*What the task requires*.
What you return must be an exact copy of the lines in the listing below between the line holding "brown camera: [353,116,440,185]" and the line holding "red camera: [95,201,172,303]", inclusive, and nothing more.

*Task input*.
= Beginning of Section =
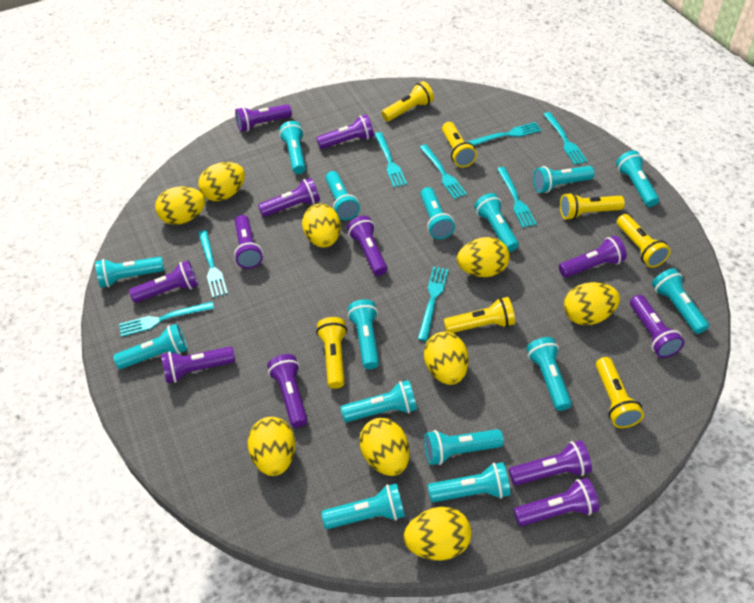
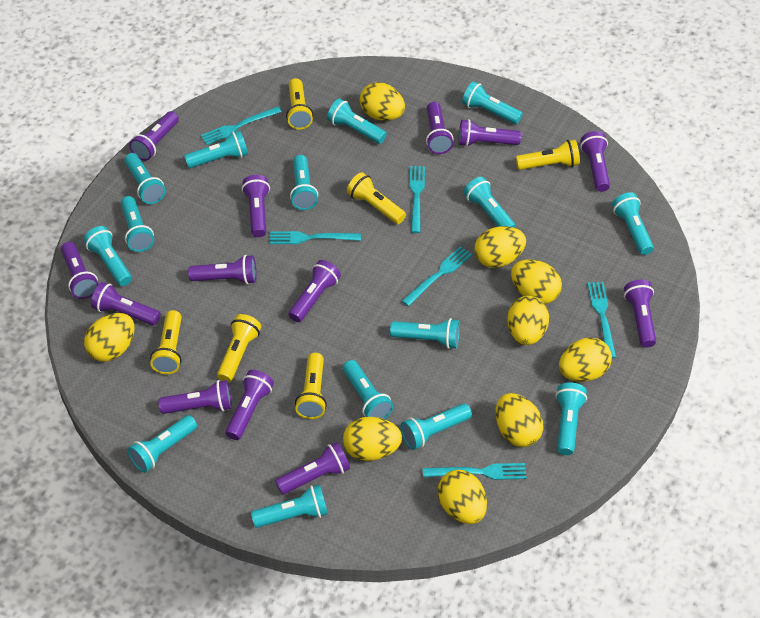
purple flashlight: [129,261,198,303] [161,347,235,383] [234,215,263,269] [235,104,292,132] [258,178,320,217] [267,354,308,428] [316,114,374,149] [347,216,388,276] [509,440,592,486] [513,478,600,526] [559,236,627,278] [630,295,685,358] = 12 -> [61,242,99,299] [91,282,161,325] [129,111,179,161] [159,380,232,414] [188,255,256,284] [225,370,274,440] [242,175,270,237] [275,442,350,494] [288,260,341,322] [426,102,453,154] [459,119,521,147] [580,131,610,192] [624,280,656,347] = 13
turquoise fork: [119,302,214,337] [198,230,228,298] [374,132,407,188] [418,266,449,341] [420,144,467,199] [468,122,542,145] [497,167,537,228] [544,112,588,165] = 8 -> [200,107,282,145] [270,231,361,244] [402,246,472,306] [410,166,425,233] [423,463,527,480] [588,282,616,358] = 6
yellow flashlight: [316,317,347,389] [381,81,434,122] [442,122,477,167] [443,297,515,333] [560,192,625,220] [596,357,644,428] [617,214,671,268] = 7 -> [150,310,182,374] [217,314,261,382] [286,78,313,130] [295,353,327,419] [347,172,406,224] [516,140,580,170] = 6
= End of Section =
= Beginning of Section =
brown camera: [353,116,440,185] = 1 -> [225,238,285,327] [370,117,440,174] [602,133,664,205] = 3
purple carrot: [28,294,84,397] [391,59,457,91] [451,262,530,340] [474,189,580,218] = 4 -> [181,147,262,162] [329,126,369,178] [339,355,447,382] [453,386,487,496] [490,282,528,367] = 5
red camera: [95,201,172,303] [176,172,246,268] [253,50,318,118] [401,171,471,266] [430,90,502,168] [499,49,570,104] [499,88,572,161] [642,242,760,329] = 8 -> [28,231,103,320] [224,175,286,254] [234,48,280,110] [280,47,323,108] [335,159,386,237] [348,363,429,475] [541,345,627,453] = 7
= End of Section =
*Your solution*.
brown camera: [353,116,440,185] = 1 -> [225,238,285,327] [370,117,440,174] [602,133,664,205] = 3
purple carrot: [28,294,84,397] [391,59,457,91] [451,262,530,340] [474,189,580,218] = 4 -> [181,147,262,162] [329,126,369,178] [339,355,447,382] [453,386,487,496] [490,282,528,367] = 5
red camera: [95,201,172,303] [176,172,246,268] [253,50,318,118] [401,171,471,266] [430,90,502,168] [499,49,570,104] [499,88,572,161] [642,242,760,329] = 8 -> [28,231,103,320] [224,175,286,254] [234,48,280,110] [280,47,323,108] [335,159,386,237] [348,363,429,475] [541,345,627,453] = 7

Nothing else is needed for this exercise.